» **WHAT YOU HAVE TO DO**:
In the listing below, how many lines contain the word "gone"? Answer with the number alone.

== RECORDED DATA

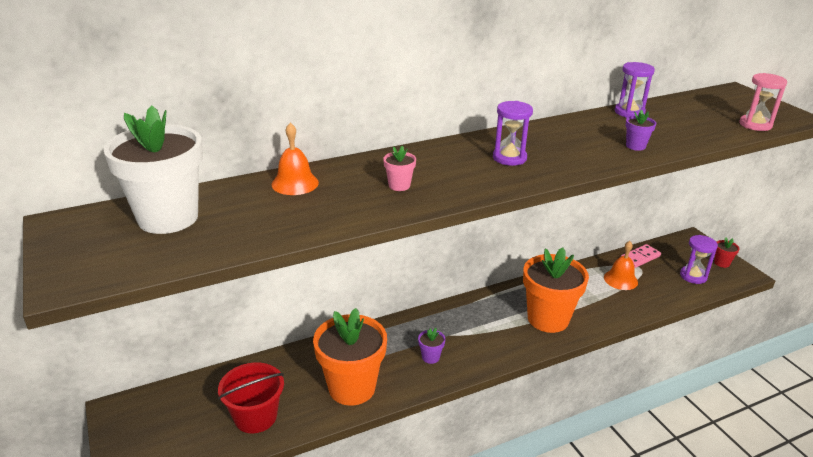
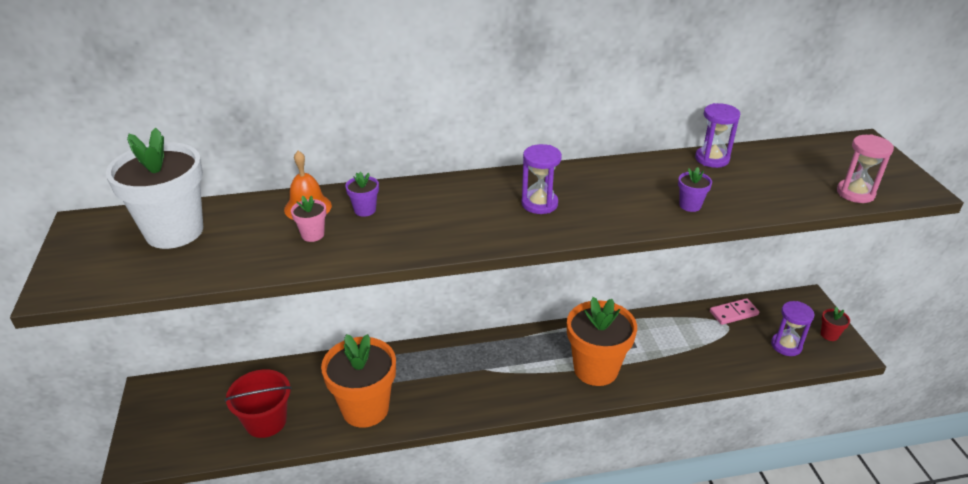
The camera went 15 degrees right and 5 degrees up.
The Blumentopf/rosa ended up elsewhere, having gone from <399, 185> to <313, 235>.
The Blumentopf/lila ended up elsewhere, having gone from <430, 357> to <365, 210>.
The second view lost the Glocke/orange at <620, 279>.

====

» **ANSWER FOR THE TASK**:
2